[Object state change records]

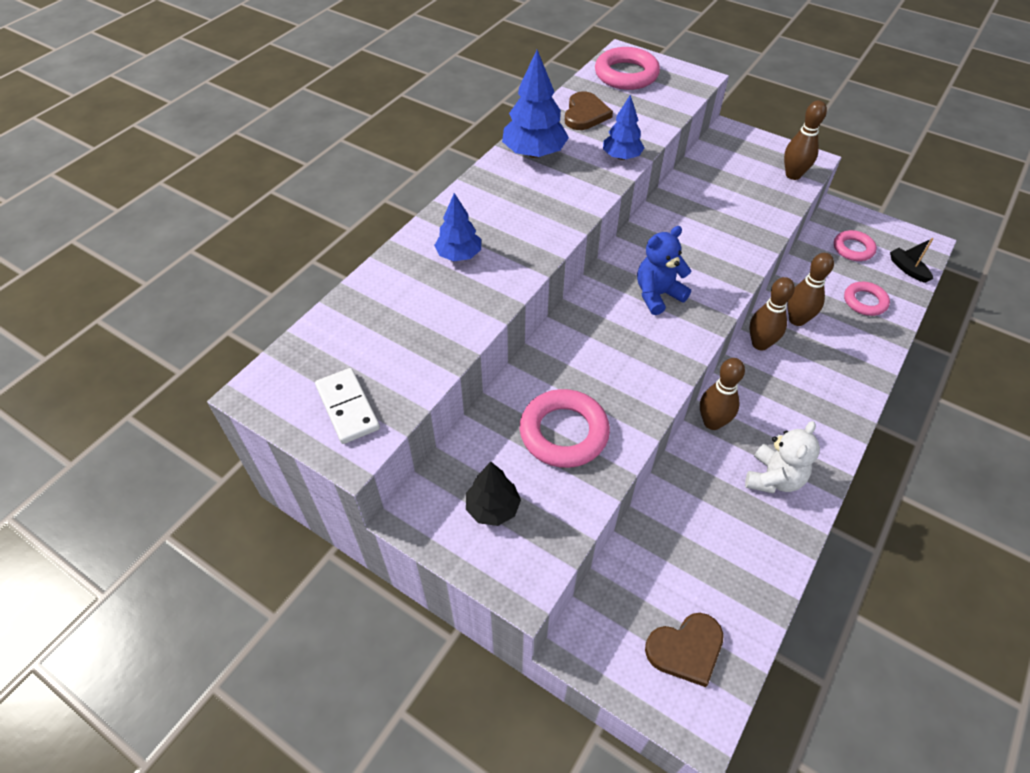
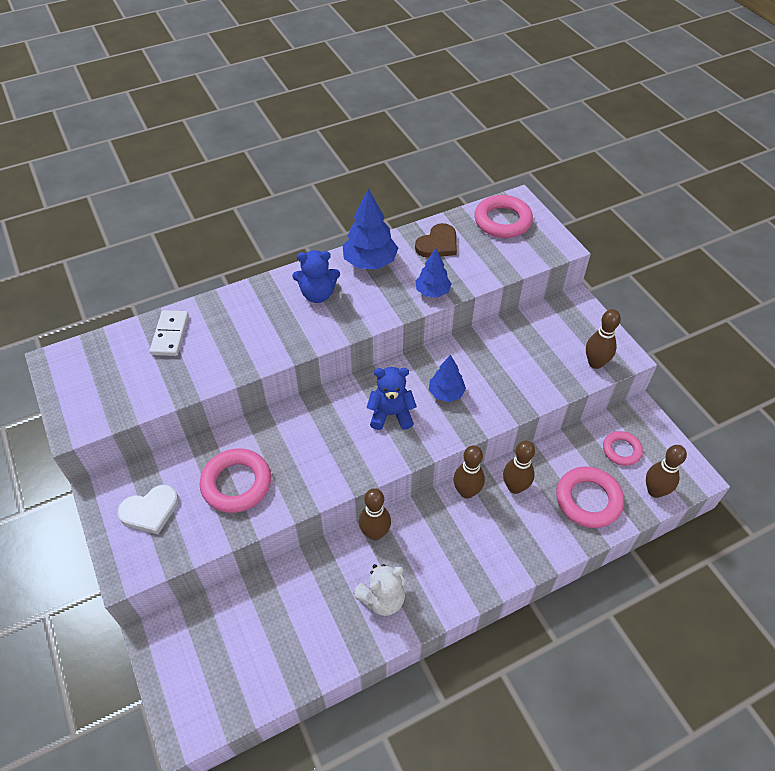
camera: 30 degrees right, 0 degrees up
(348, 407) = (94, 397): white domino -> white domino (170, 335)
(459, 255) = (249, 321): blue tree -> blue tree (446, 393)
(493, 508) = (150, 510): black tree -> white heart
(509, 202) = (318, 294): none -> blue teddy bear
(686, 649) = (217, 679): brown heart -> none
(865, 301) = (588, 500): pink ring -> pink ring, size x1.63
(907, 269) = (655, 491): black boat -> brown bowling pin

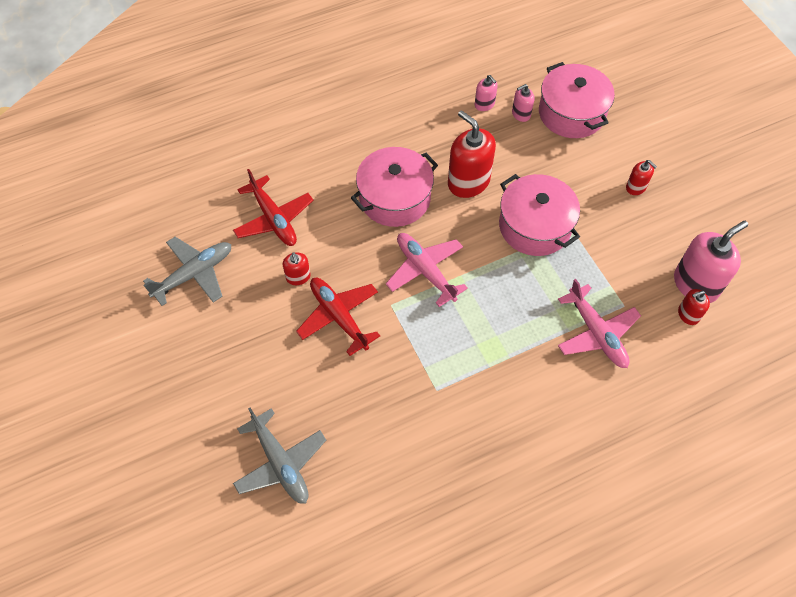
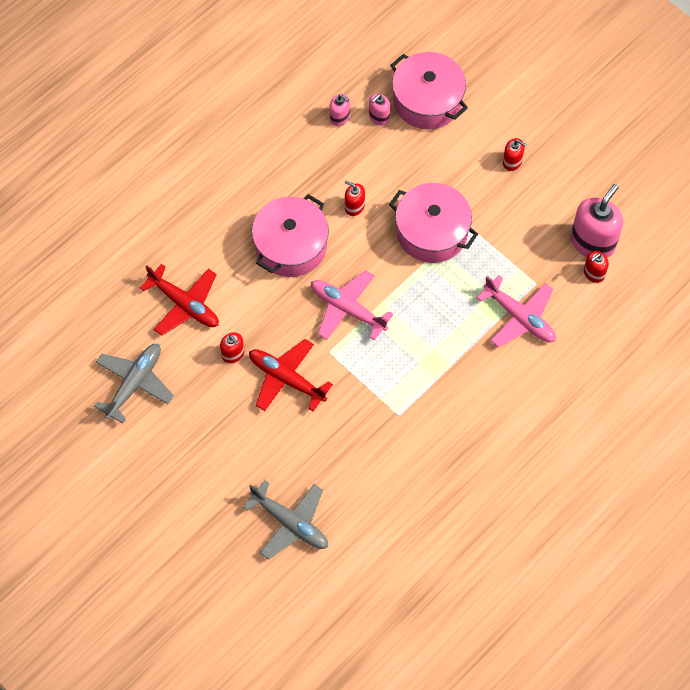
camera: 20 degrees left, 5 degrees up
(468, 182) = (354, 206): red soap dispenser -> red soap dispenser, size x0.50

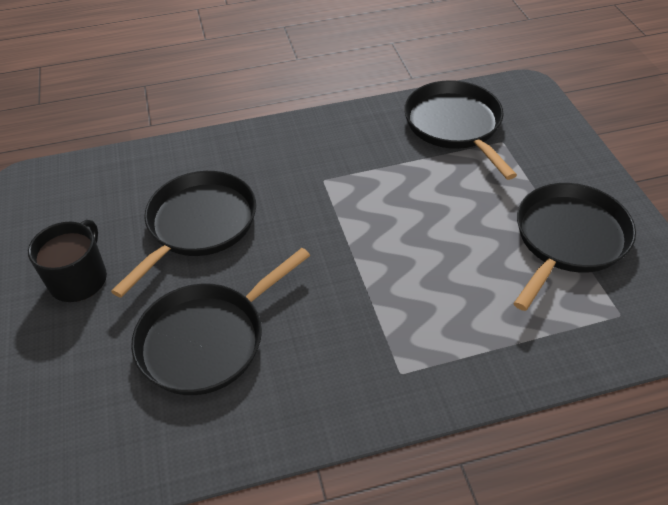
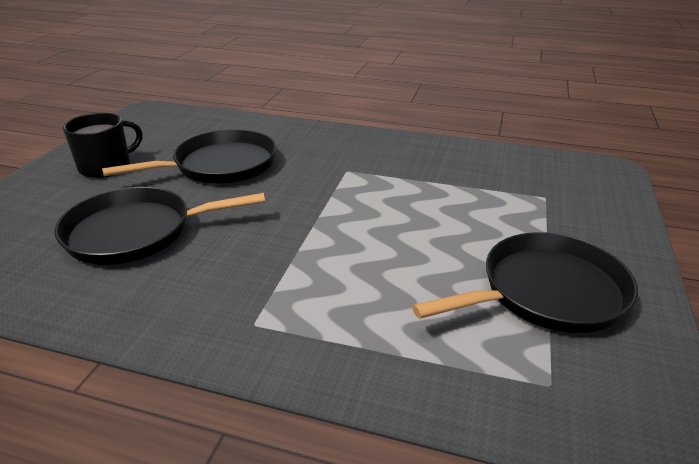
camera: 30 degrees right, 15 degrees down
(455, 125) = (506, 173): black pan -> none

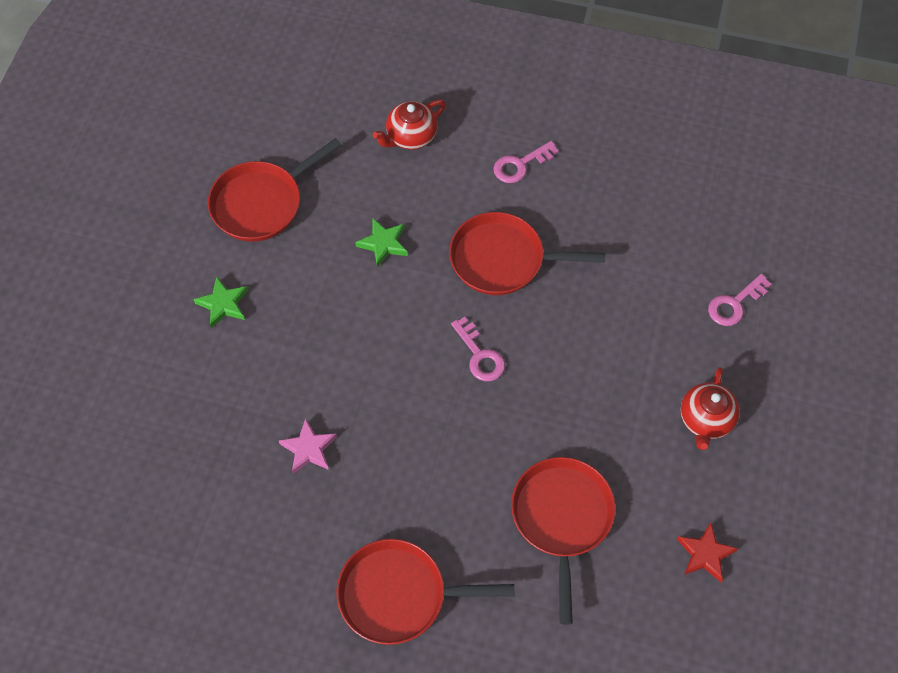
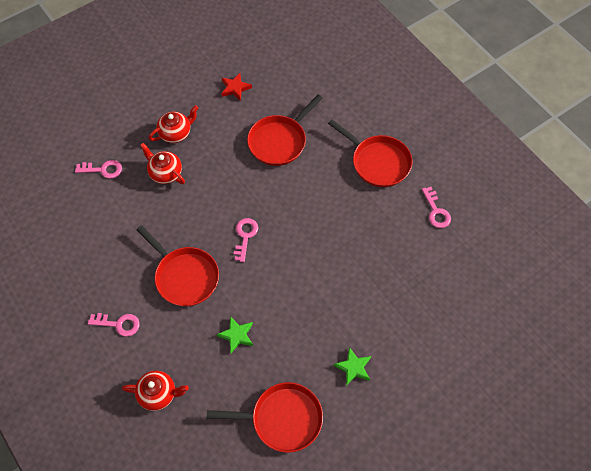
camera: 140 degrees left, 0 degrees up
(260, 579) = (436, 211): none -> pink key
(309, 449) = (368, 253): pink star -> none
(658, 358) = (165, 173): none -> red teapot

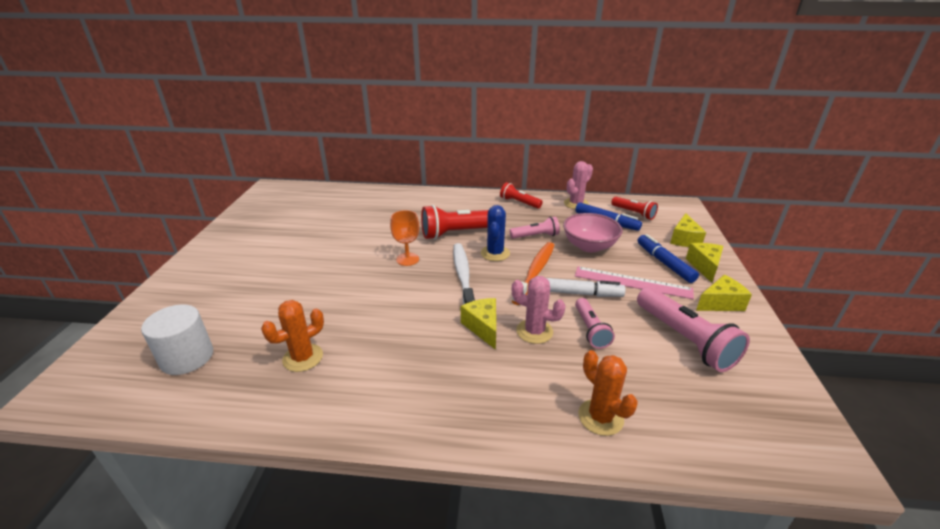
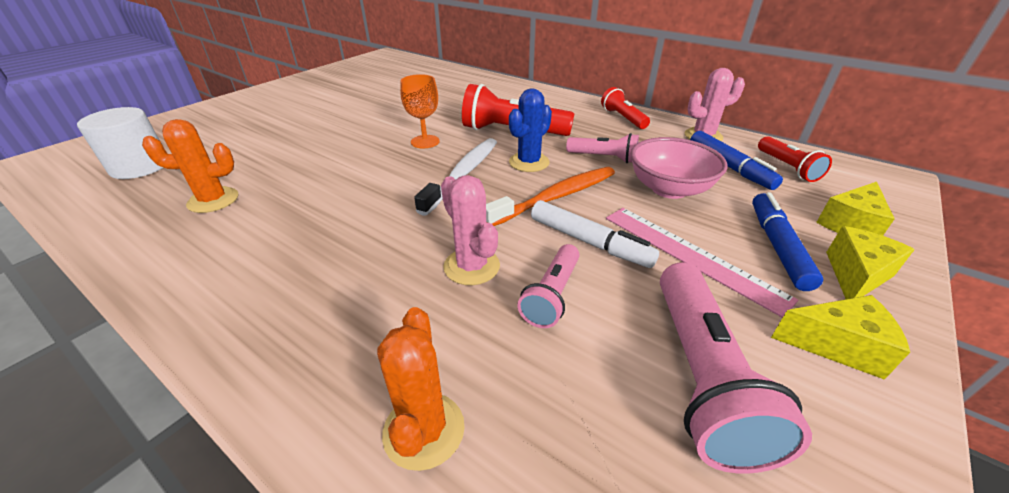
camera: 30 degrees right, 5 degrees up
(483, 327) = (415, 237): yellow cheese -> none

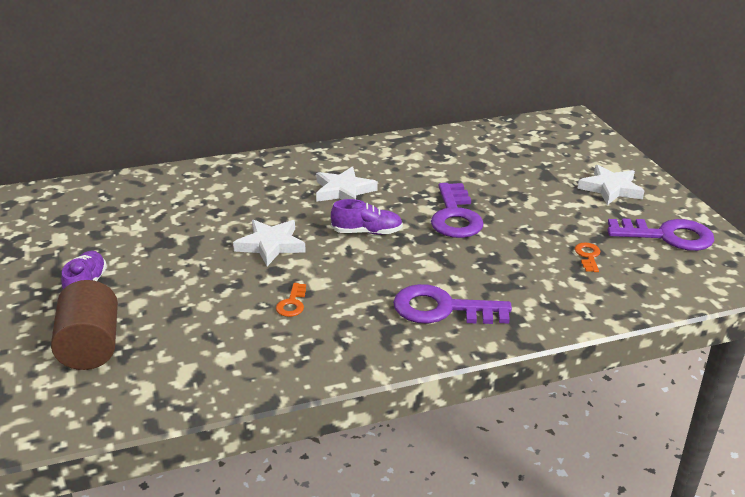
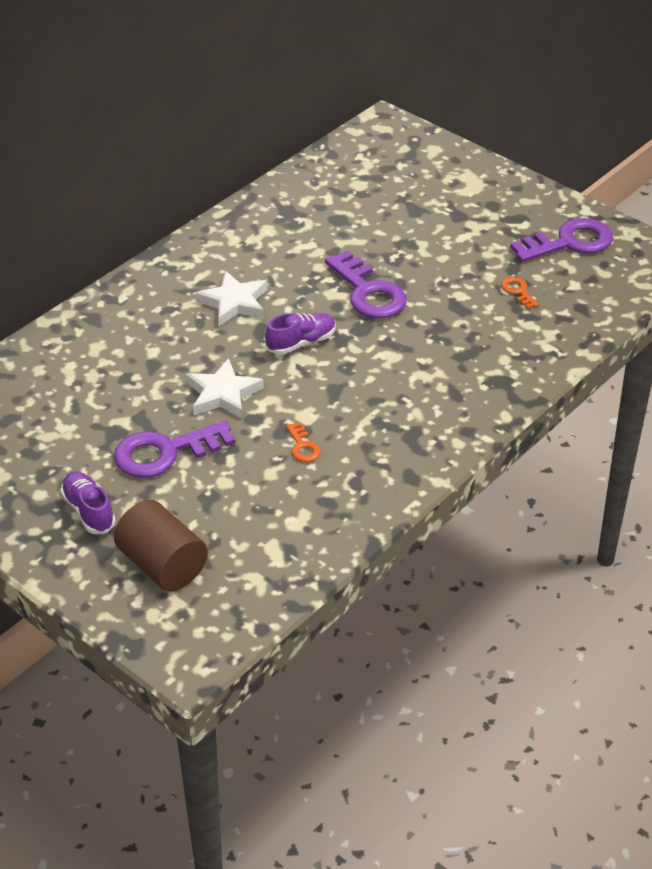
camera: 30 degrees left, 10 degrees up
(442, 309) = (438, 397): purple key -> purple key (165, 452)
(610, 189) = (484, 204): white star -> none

What to work on - Using the entries above, write out exactly the lines from the one with "(459, 255) = (249, 321): blue" through the one with "(658, 358) = (165, 173): none -> red teapot", ends included. Leave out any pictures.

Result -
(459, 255) = (249, 321): blue tree -> blue tree (446, 393)
(493, 508) = (150, 510): black tree -> white heart
(509, 202) = (318, 294): none -> blue teddy bear
(686, 649) = (217, 679): brown heart -> none
(865, 301) = (588, 500): pink ring -> pink ring, size x1.63
(907, 269) = (655, 491): black boat -> brown bowling pin

camera: 20 degrees left, 5 degrees up
(468, 182) = (354, 206): red soap dispenser -> red soap dispenser, size x0.50

camera: 30 degrees right, 15 degrees down
(455, 125) = (506, 173): black pan -> none

camera: 140 degrees left, 0 degrees up
(260, 579) = (436, 211): none -> pink key
(309, 449) = (368, 253): pink star -> none
(658, 358) = (165, 173): none -> red teapot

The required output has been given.